** EXERCISE MATERIALS follows **
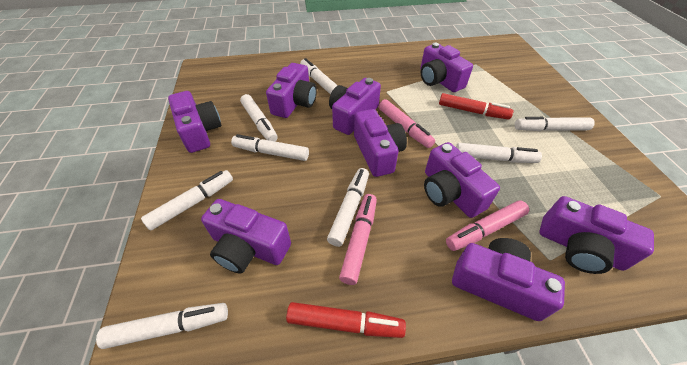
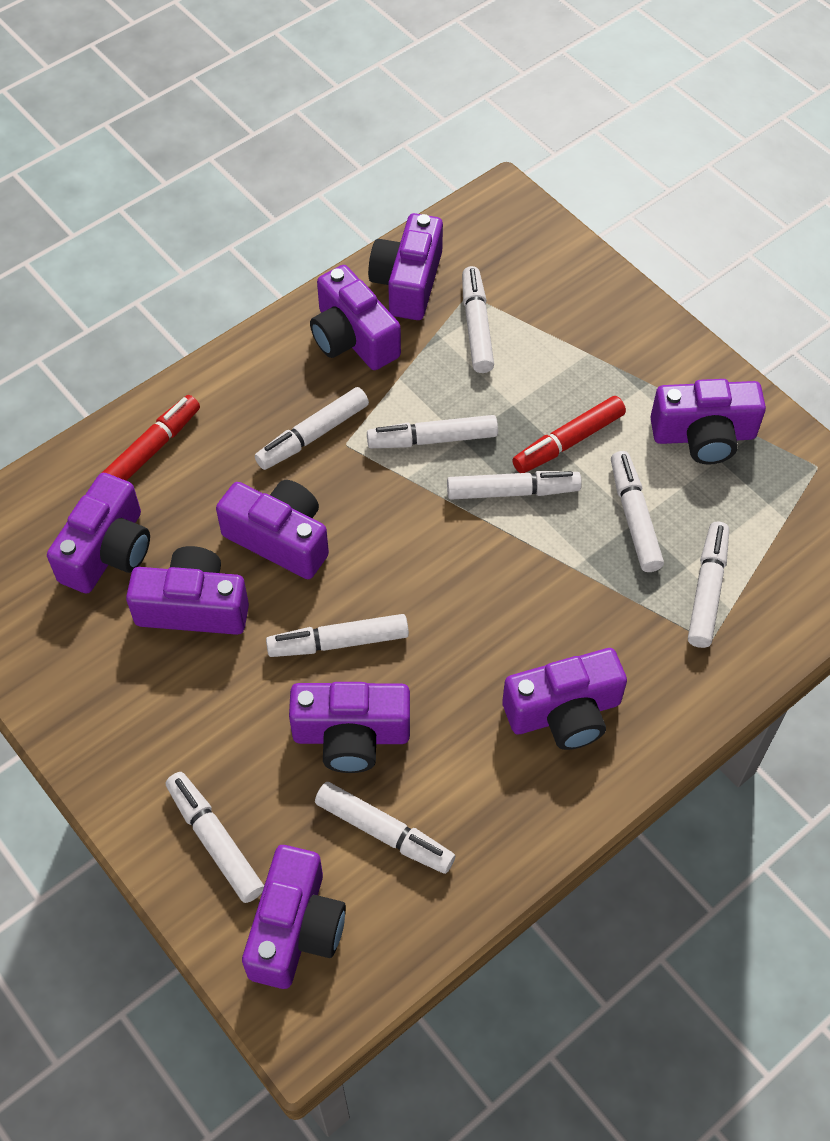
pink marker: 3 -> 0
white marker: 8 -> 9

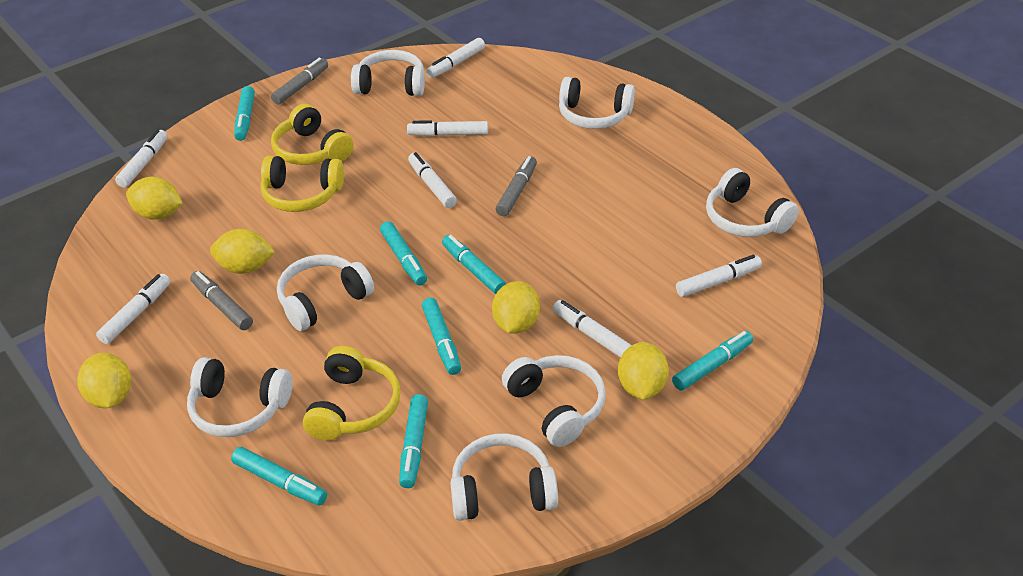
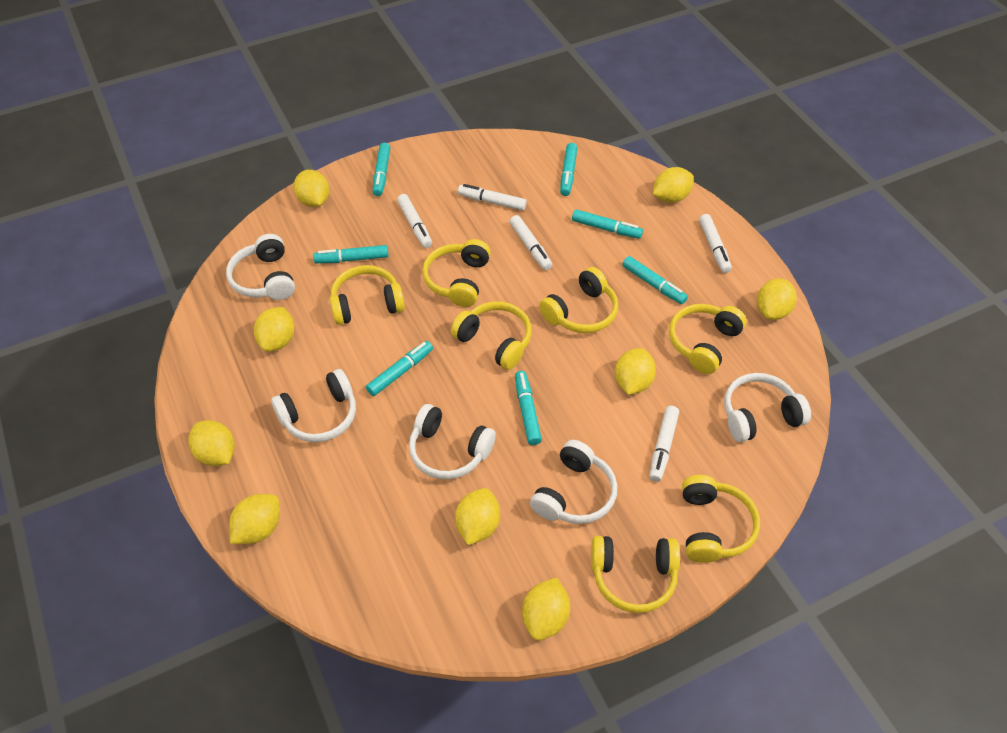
grey marker: 3 -> 0
white headphones: 7 -> 5
white marker: 7 -> 5
yellow headphones: 3 -> 7
yellow lemon: 5 -> 9

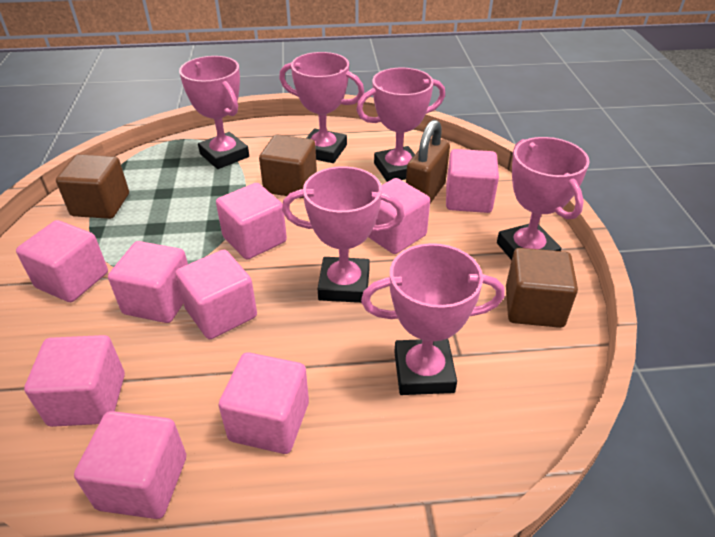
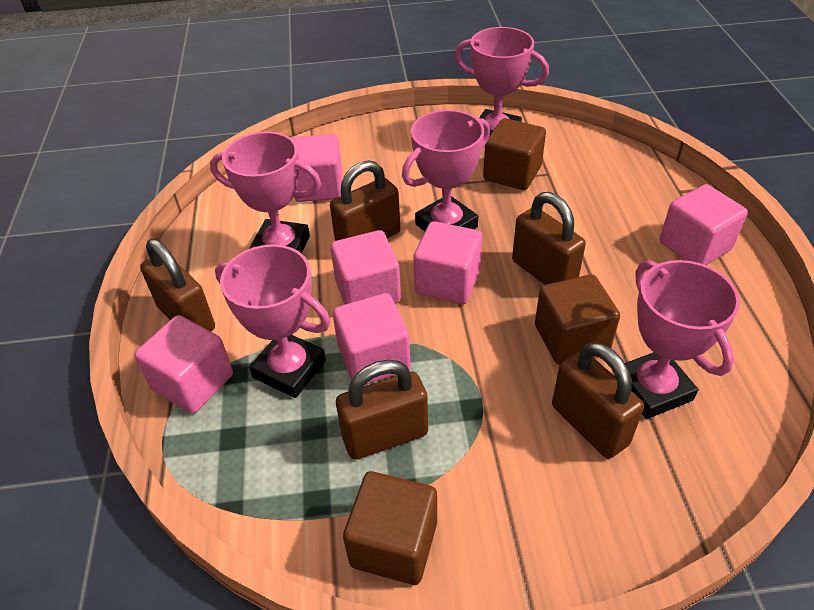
brown padlock: 1 -> 5
pink cube: 9 -> 6
pink trophy: 6 -> 5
** End of EXERCISE MATERIALS **
**TASK BRIEF:** Give again exactly the lines from the one holding "yellow lemon: 5 -> 9" to the final line of the records, both ends included, and nothing more. Pictures do not belong in the copy.

**TASK OUTPUT:**
yellow lemon: 5 -> 9

brown padlock: 1 -> 5
pink cube: 9 -> 6
pink trophy: 6 -> 5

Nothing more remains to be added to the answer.